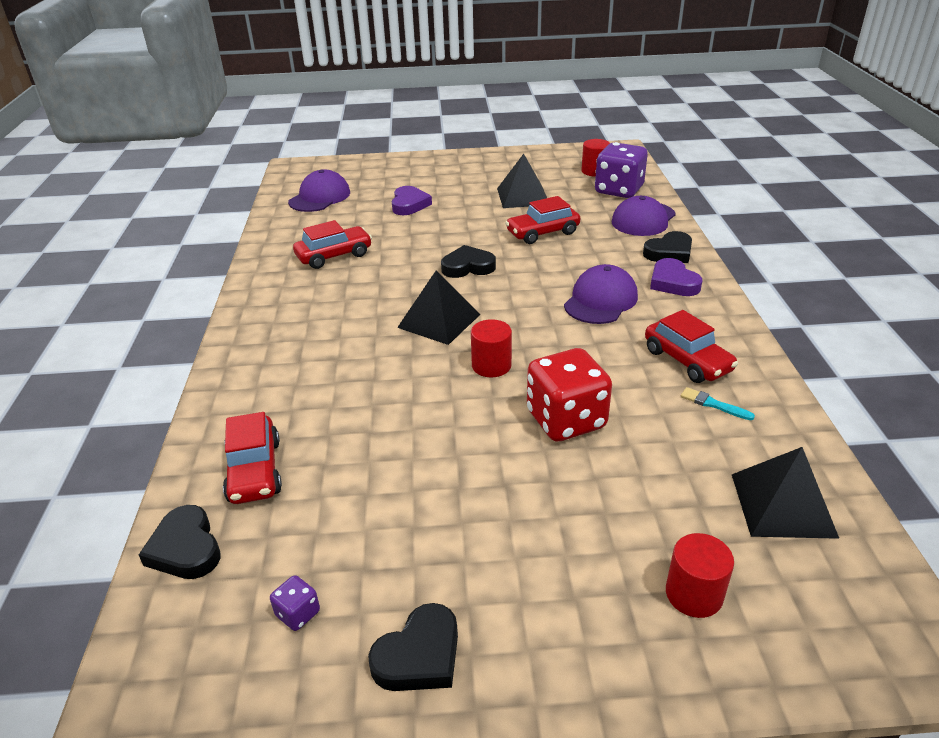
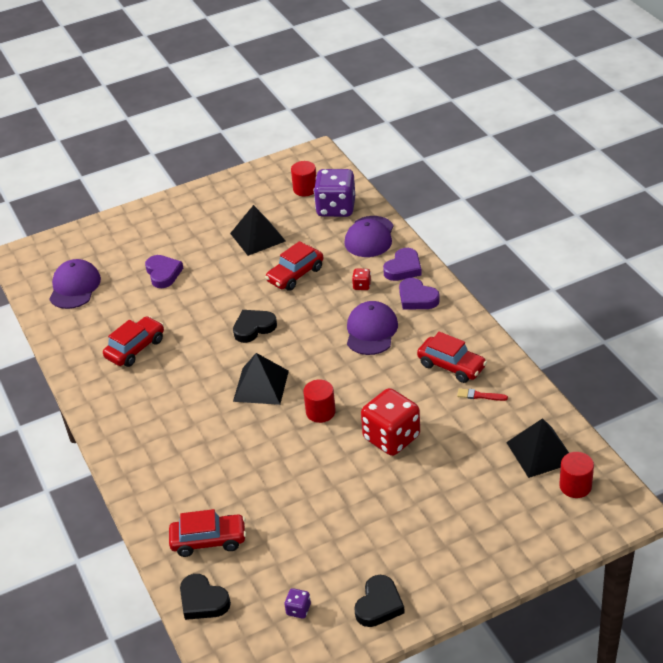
camera: 20 degrees left, 5 degrees up
red car [223,412,282,504] -> red car turned 60 degrees counterclockwise [169,509,246,557]
black heart [643,231,692,263] -> purple heart [383,248,422,281]
red cylinder [666,533,734,618] -> red cylinder moved to [559,452,594,498]
turquoise brush [681,387,755,420] -> red brush [457,388,508,401]
none -> red dice [352,268,371,290]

══════════════════════════════

Exclude every picture and restate the listing word for word.

### Result of this task
camera: 20 degrees left, 5 degrees up
red car [223,412,282,504] -> red car turned 60 degrees counterclockwise [169,509,246,557]
black heart [643,231,692,263] -> purple heart [383,248,422,281]
red cylinder [666,533,734,618] -> red cylinder moved to [559,452,594,498]
turquoise brush [681,387,755,420] -> red brush [457,388,508,401]
none -> red dice [352,268,371,290]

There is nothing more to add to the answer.